**Records supplied:**
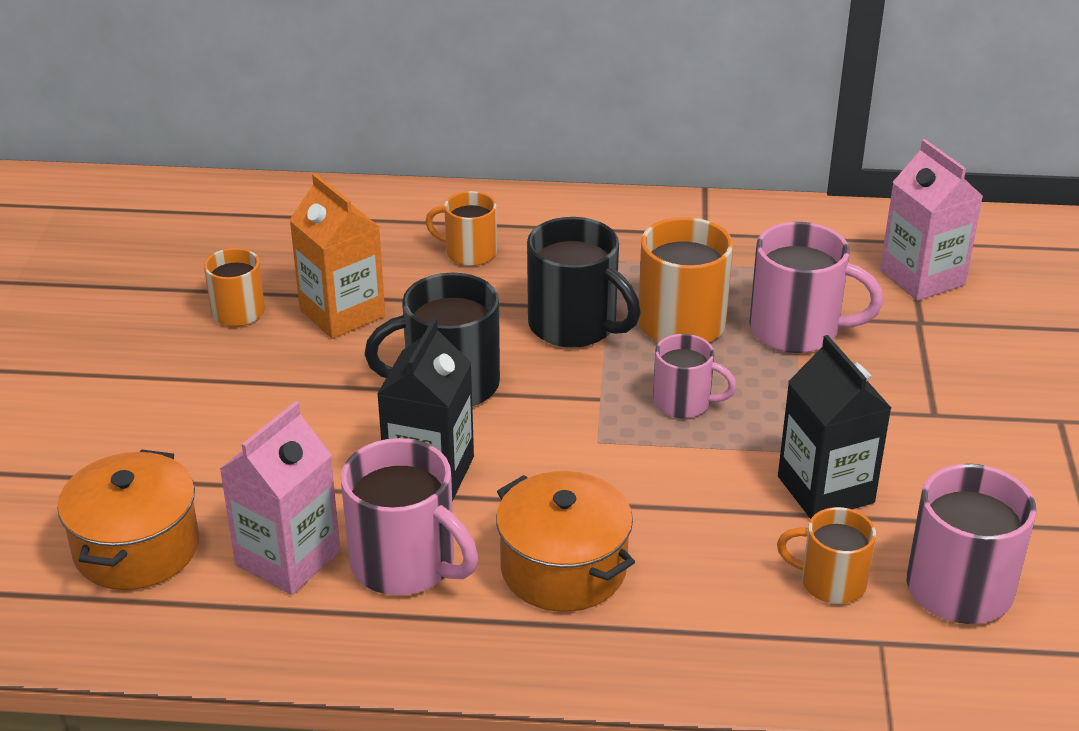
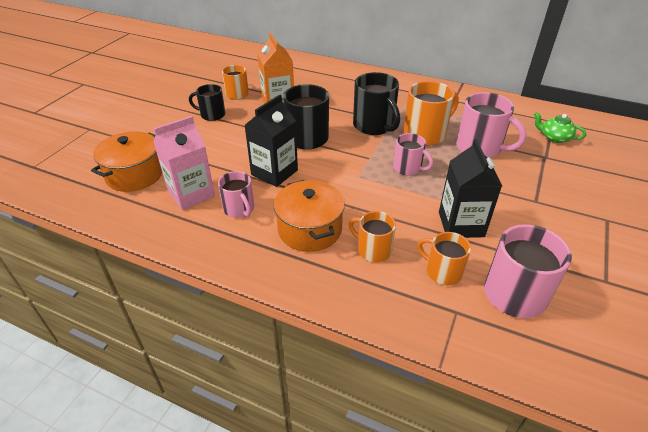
camera: 20 degrees right, 5 degrees up
(213, 374) = (212, 115): none -> black mug
(406, 564) = (239, 209): pink mug -> pink mug, size x0.61
(469, 253) = (344, 89): orange mug -> orange mug (373, 250)
(922, 277) = (554, 138): pink carton -> green teapot

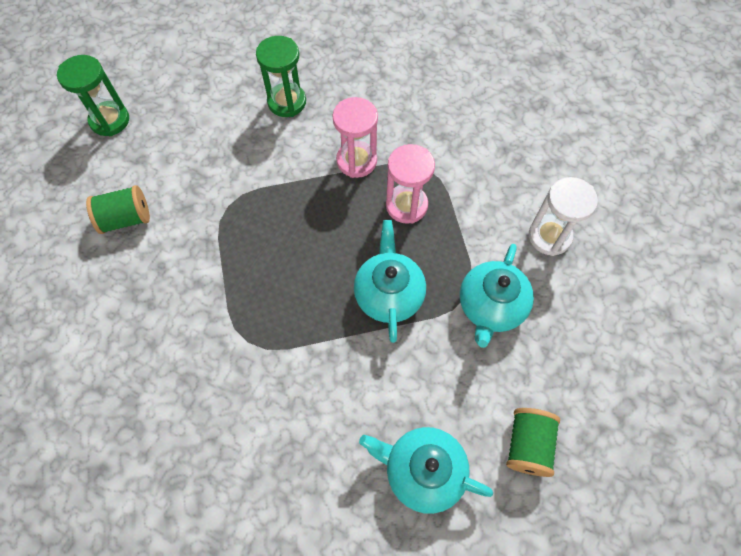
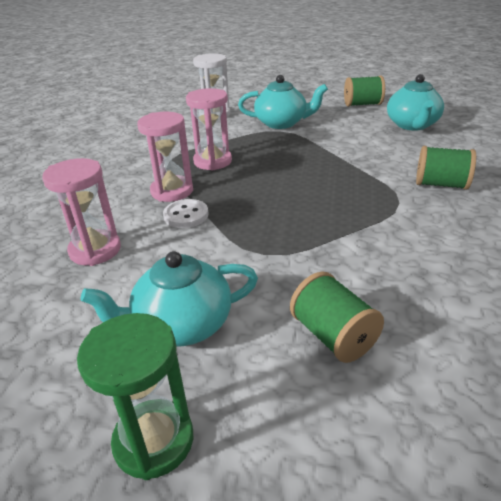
camera: 105 degrees left, 30 degrees down
(259, 402) = (441, 184): none -> green spool
(287, 102) = (95, 250): green hourglass -> pink hourglass
(308, 165) = (186, 215): none -> white button
(389, 294) = (300, 154): turquoise teapot -> turquoise teapot (182, 325)

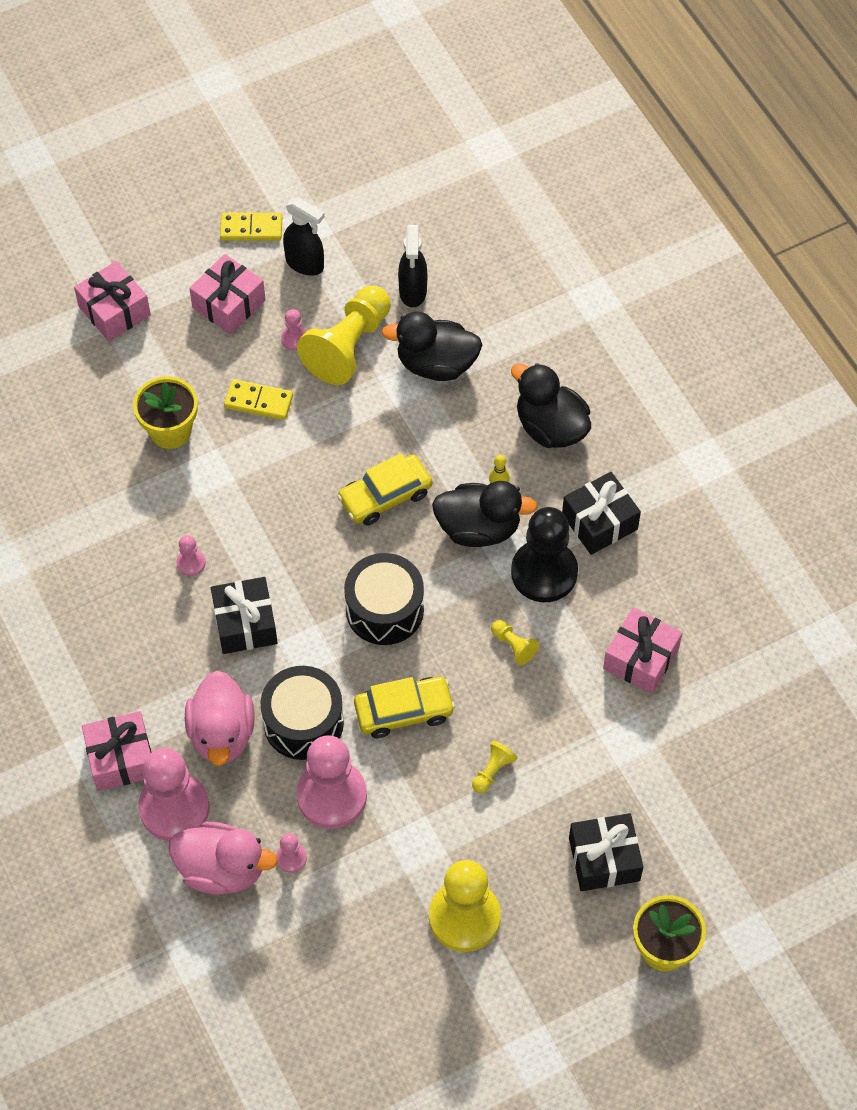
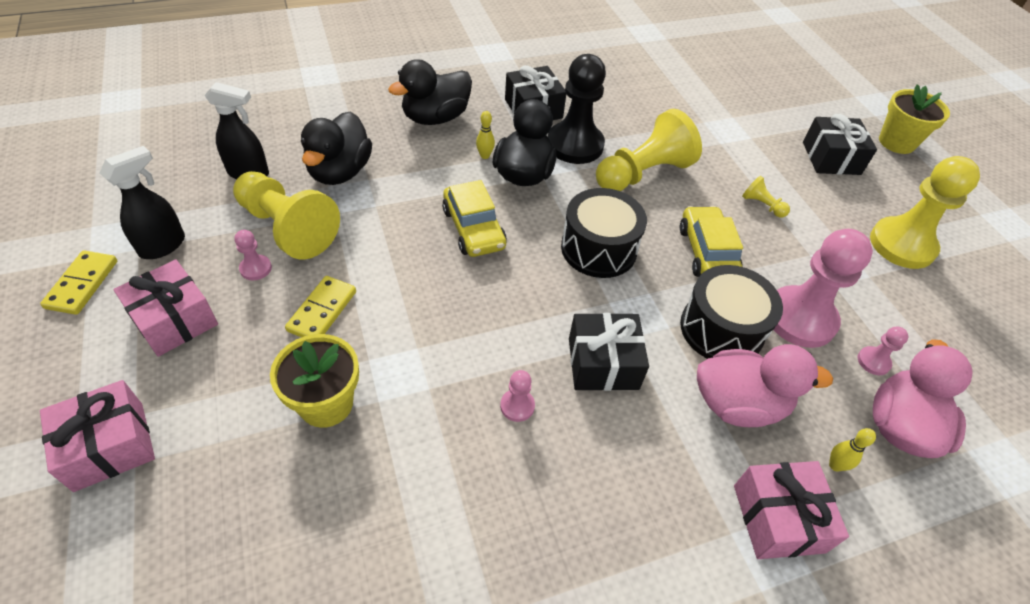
camera: 85 degrees left, 10 degrees down
(174, 808) = (835, 465): pink pawn -> yellow bowling pin
(513, 646) = (643, 173): yellow pawn -> yellow pawn, size x2.31
(641, 658) = (658, 110): pink gift -> none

**Task item:**
Only the lines from the one containing "(513, 646) = (643, 173): yellow" through the end of the records above belong in the answer, each exactly as written.

**Output for this task:**
(513, 646) = (643, 173): yellow pawn -> yellow pawn, size x2.31
(641, 658) = (658, 110): pink gift -> none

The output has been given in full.